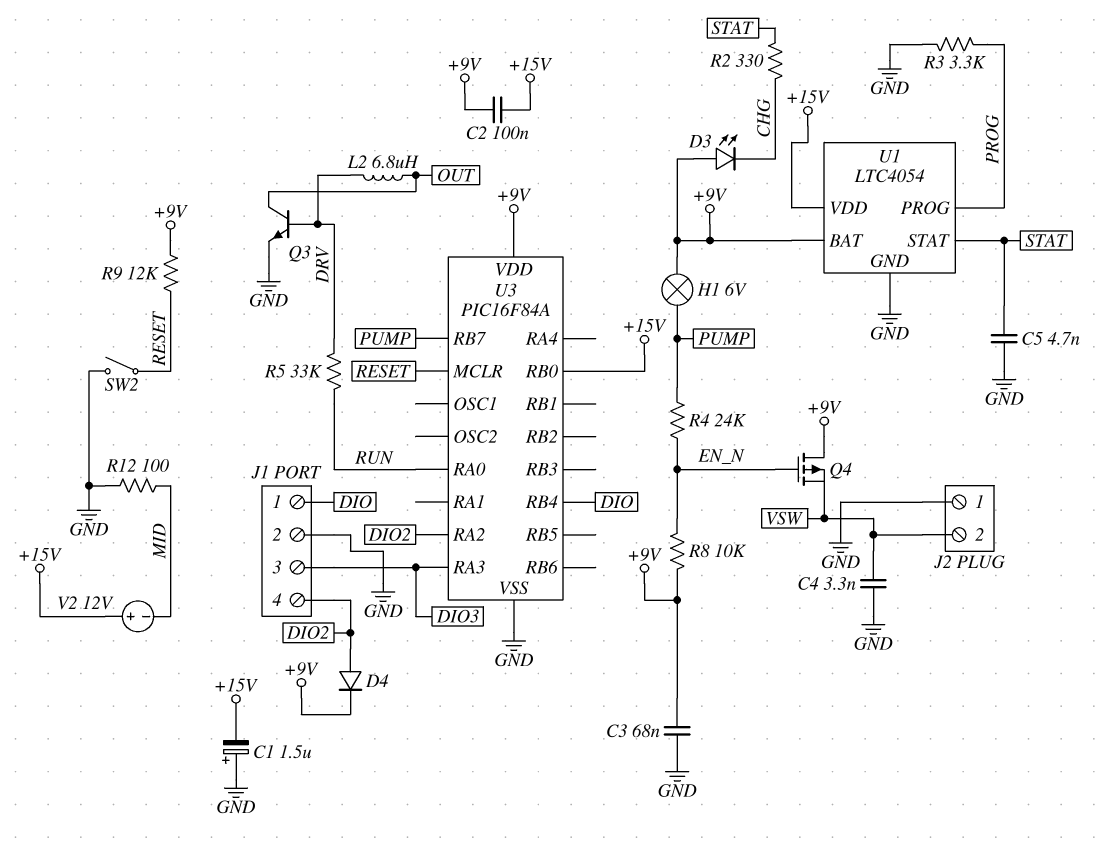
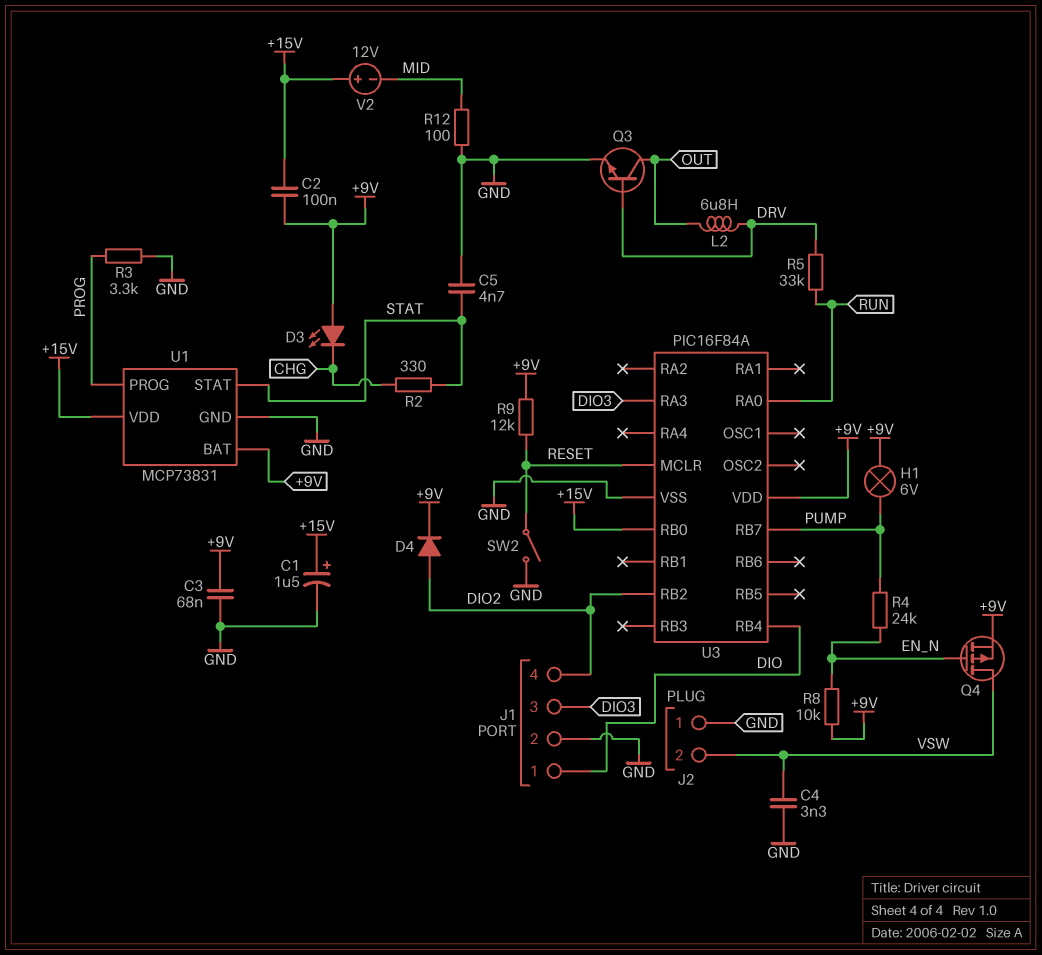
C1: 1.5uF (plus GND, minus +15V) -> 1.5uF (plus +15V, minus GND)
Q4: PMOS (G EN_N, D +9V, S VSW) -> PMOS (G EN_N, D VSW, S +9V)
U1: LTC4054 -> MCP73831
U3 pin RA2: DIO2 -> none
U3 pin RB2: none -> DIO2

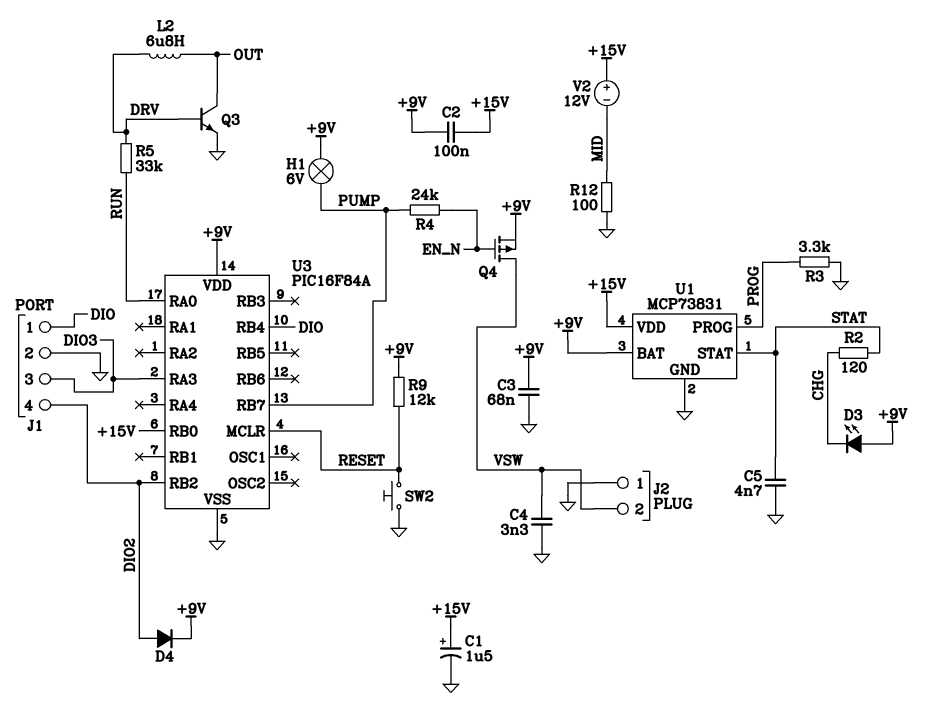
R2: 330 (CHG, STAT) -> 120 (CHG, STAT)
R8: 10k (+9V, EN_N) -> none
SW2: switch (GND, RESET) -> button (GND, RESET)

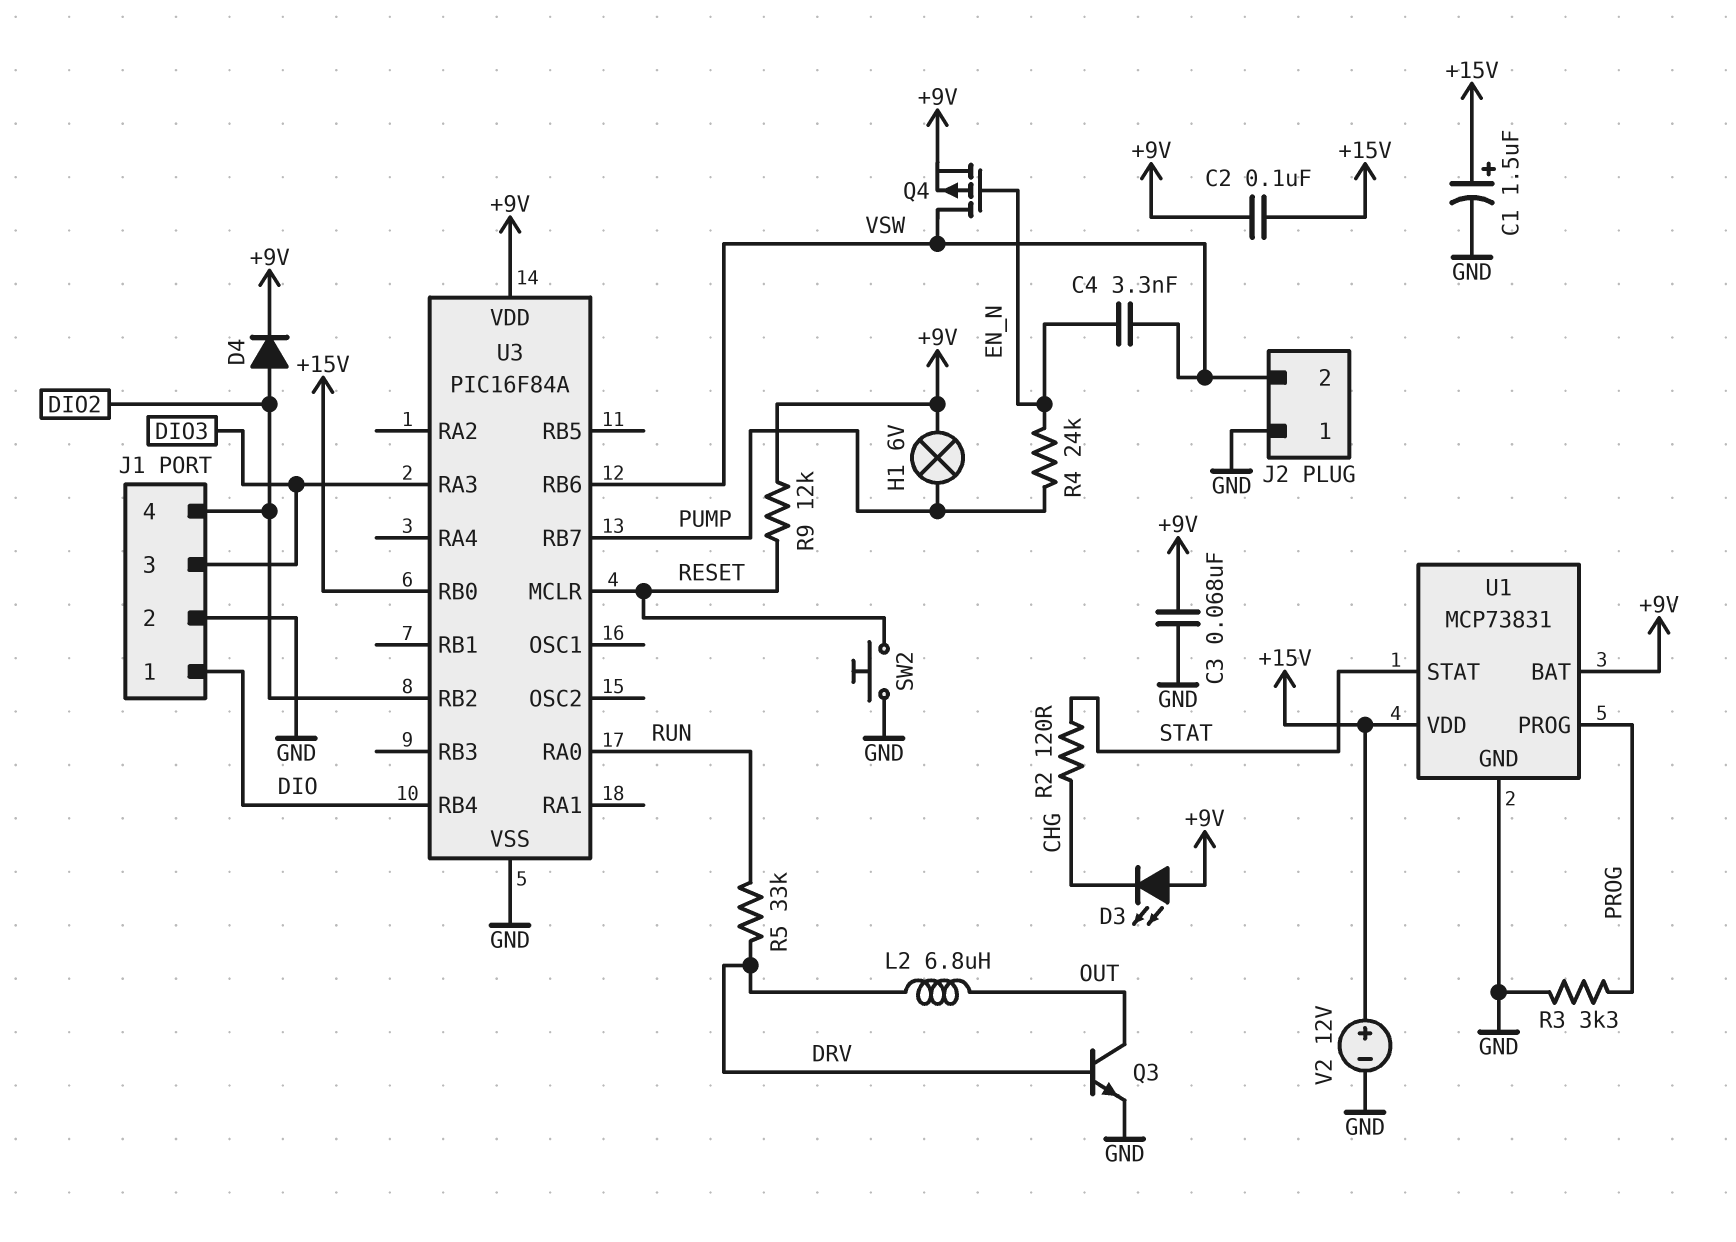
C4: 3.3nF (GND, VSW) -> 3.3nF (EN_N, VSW)
C5: 4.7nF (GND, STAT) -> none
R12: 100 (GND, MID) -> none
U3 pin RB6: none -> VSW
V2: 12V (plus +15V, minus MID) -> 12V (plus +15V, minus GND)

INSTRUCTIONS TO FOLLOW
Retype the records above line for line and exactly, omitting their pictures.

WRITTEN SOLUTION
C1: 1.5uF (plus GND, minus +15V) -> 1.5uF (plus +15V, minus GND)
Q4: PMOS (G EN_N, D +9V, S VSW) -> PMOS (G EN_N, D VSW, S +9V)
U1: LTC4054 -> MCP73831
U3 pin RA2: DIO2 -> none
U3 pin RB2: none -> DIO2

R2: 330 (CHG, STAT) -> 120 (CHG, STAT)
R8: 10k (+9V, EN_N) -> none
SW2: switch (GND, RESET) -> button (GND, RESET)

C4: 3.3nF (GND, VSW) -> 3.3nF (EN_N, VSW)
C5: 4.7nF (GND, STAT) -> none
R12: 100 (GND, MID) -> none
U3 pin RB6: none -> VSW
V2: 12V (plus +15V, minus MID) -> 12V (plus +15V, minus GND)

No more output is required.